Leaving out the pictures, write the following records exactly as they read.

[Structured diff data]
*-*-*

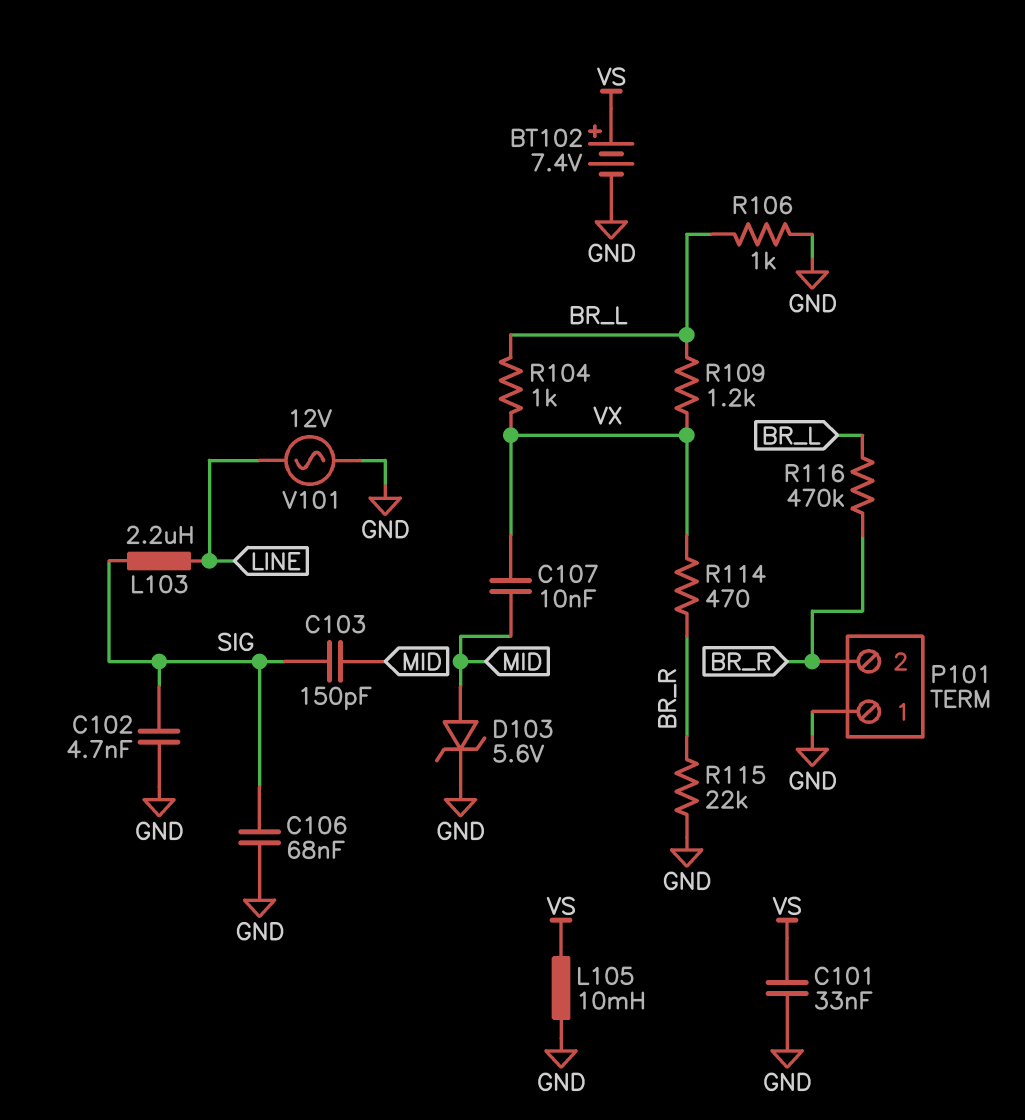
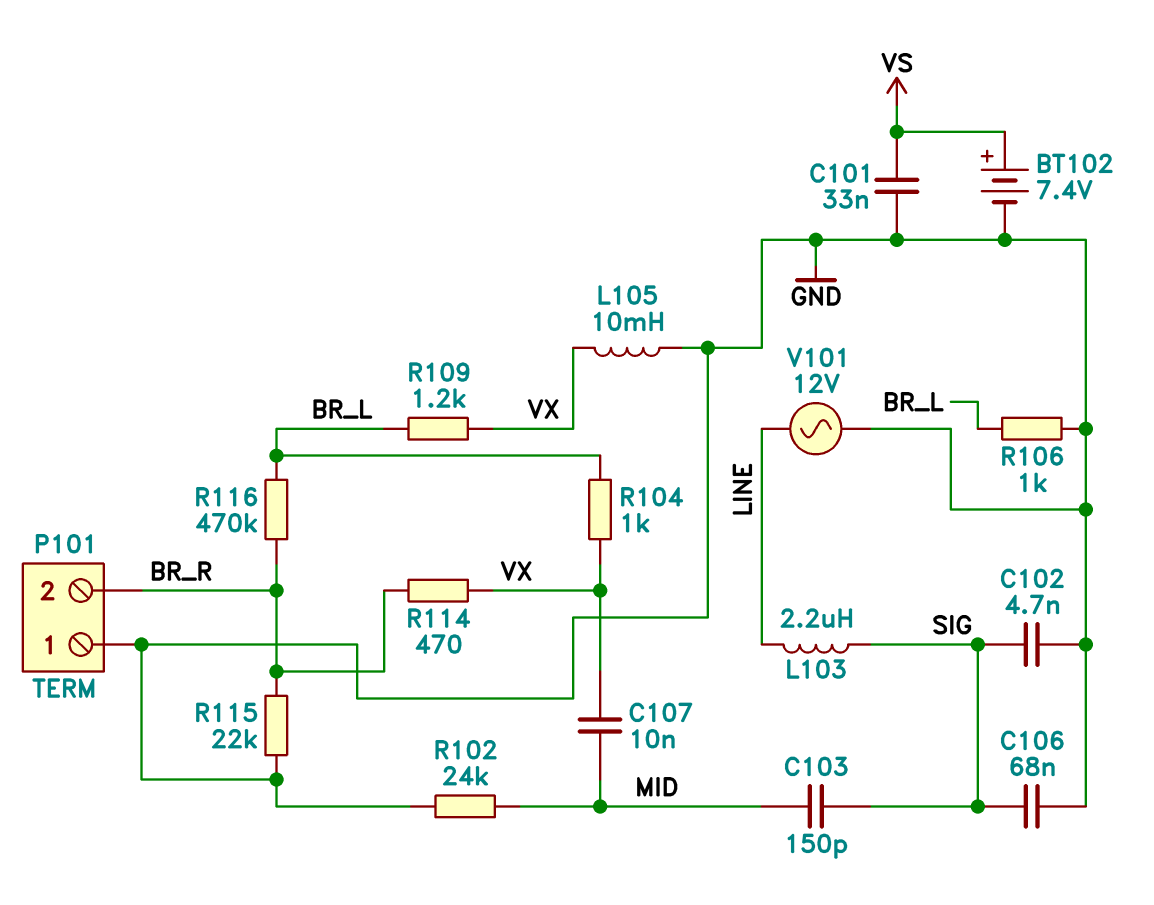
D103: zener 5.6V (A MID, K GND) -> none
L105: 10mH (GND, VS) -> 10mH (GND, VX)
R102: none -> 24k (GND, MID)

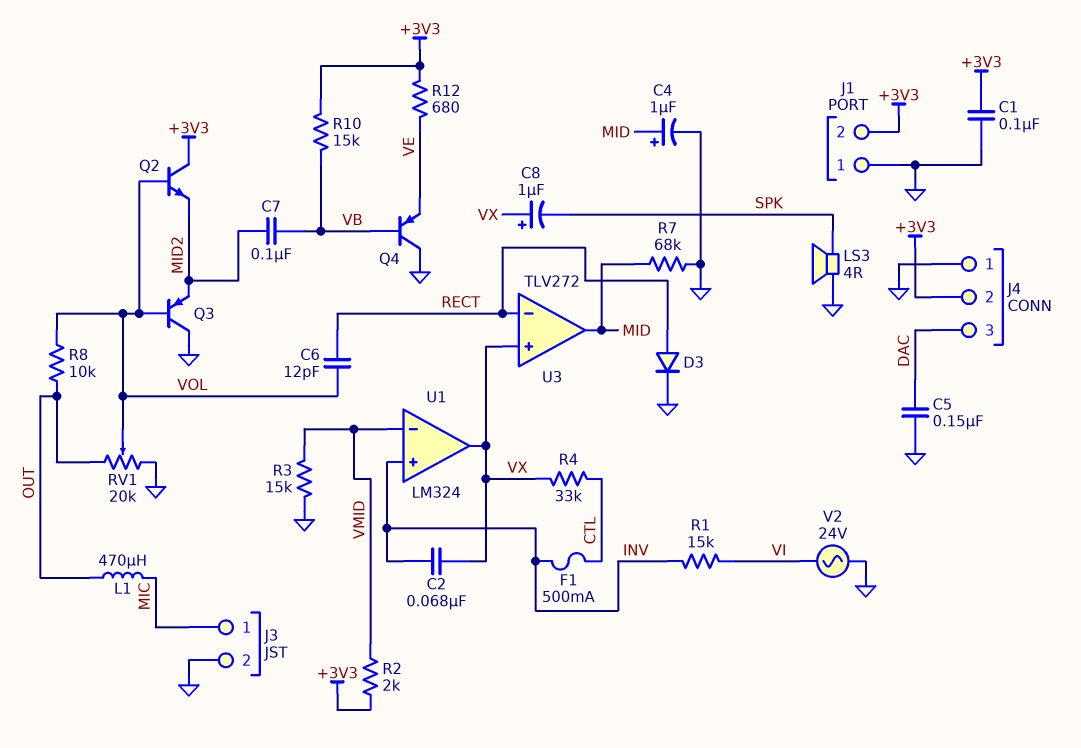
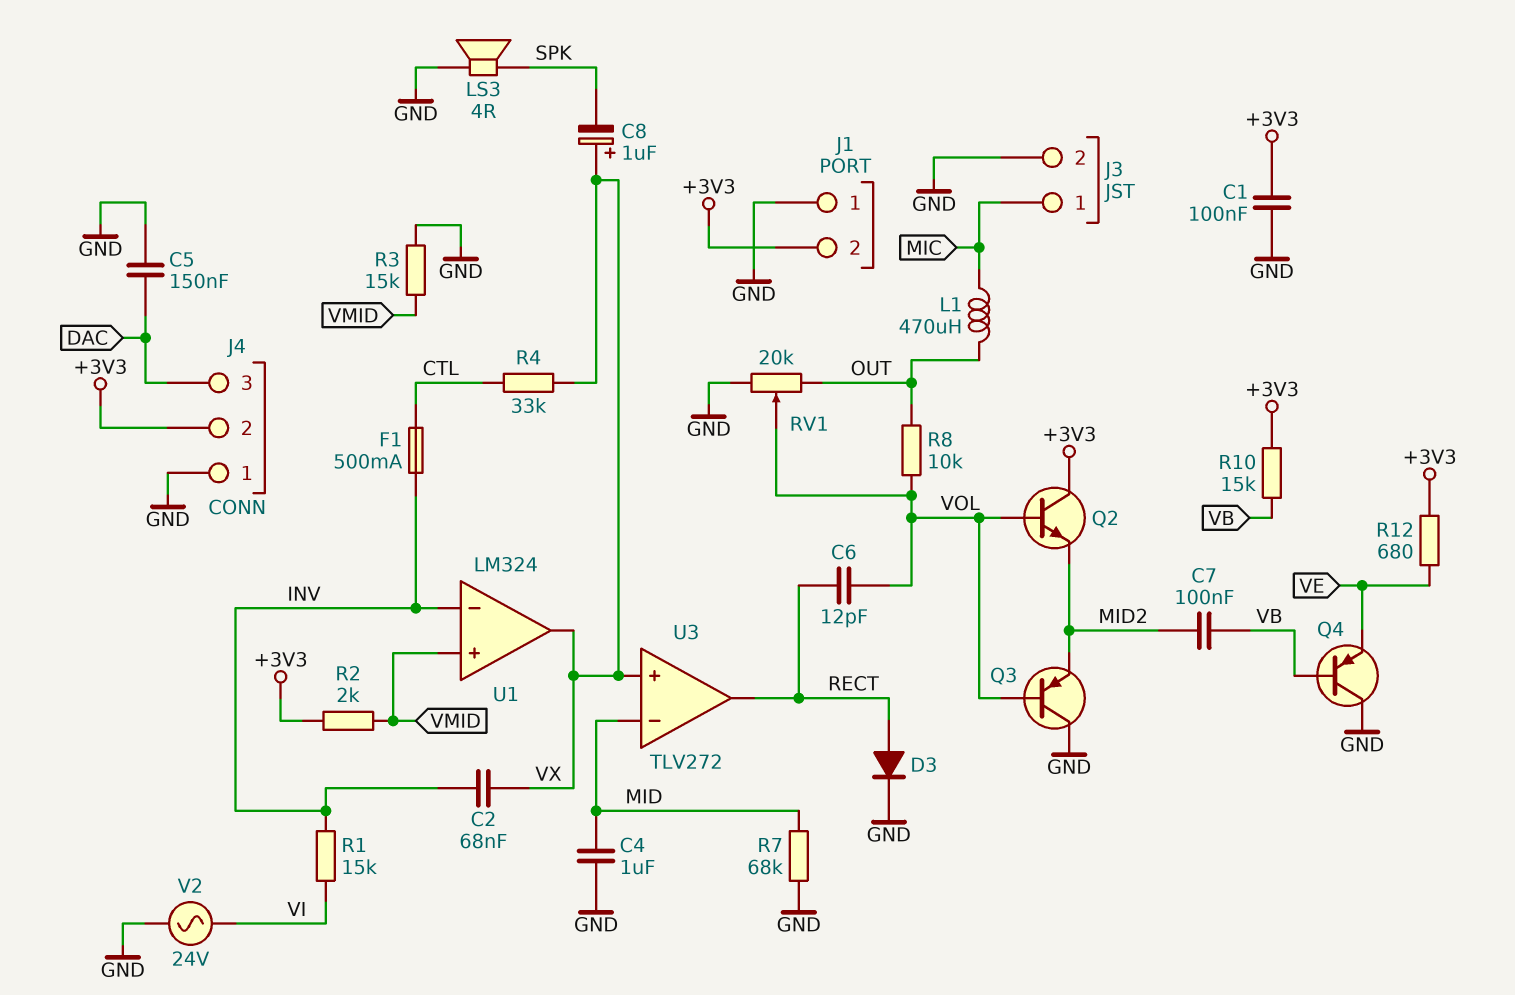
C4: 1uF (plus MID, minus GND) -> 1uF (GND, MID)
U1 pin in+: INV -> VMID
U1 pin in-: VMID -> INV
U3 pin in-: RECT -> MID
U3 pin out: MID -> RECT

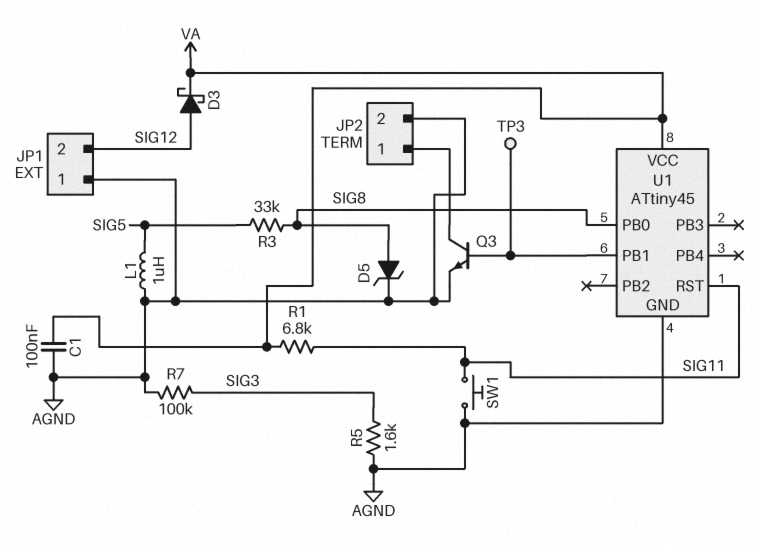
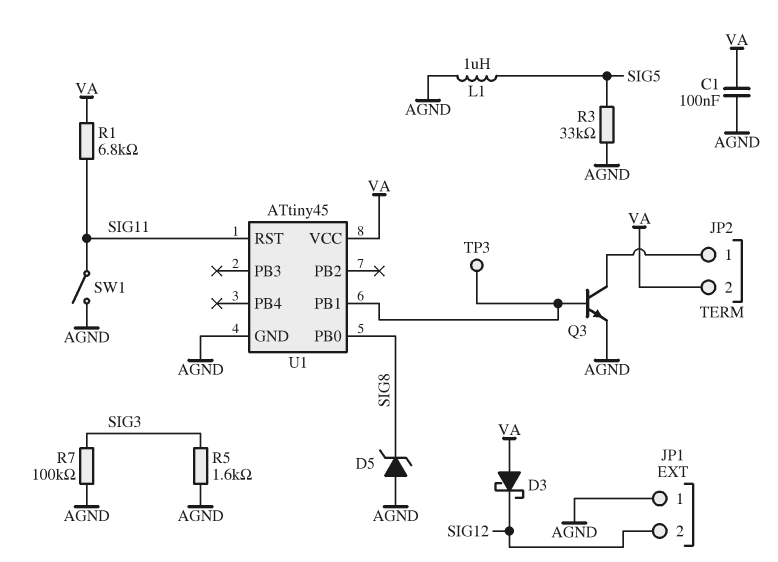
D3: schottky (A SIG12, K VA) -> schottky (A VA, K SIG12)
D5: zener (A SIG8, K AGND) -> zener (A AGND, K SIG8)
JP2 pin 2: AGND -> VA
R3: 33k (SIG5, SIG8) -> 33k (AGND, SIG5)
SW1: button (AGND, SIG11) -> switch (AGND, SIG11)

*-*-*

### Result
D103: zener 5.6V (A MID, K GND) -> none
L105: 10mH (GND, VS) -> 10mH (GND, VX)
R102: none -> 24k (GND, MID)

C4: 1uF (plus MID, minus GND) -> 1uF (GND, MID)
U1 pin in+: INV -> VMID
U1 pin in-: VMID -> INV
U3 pin in-: RECT -> MID
U3 pin out: MID -> RECT

D3: schottky (A SIG12, K VA) -> schottky (A VA, K SIG12)
D5: zener (A SIG8, K AGND) -> zener (A AGND, K SIG8)
JP2 pin 2: AGND -> VA
R3: 33k (SIG5, SIG8) -> 33k (AGND, SIG5)
SW1: button (AGND, SIG11) -> switch (AGND, SIG11)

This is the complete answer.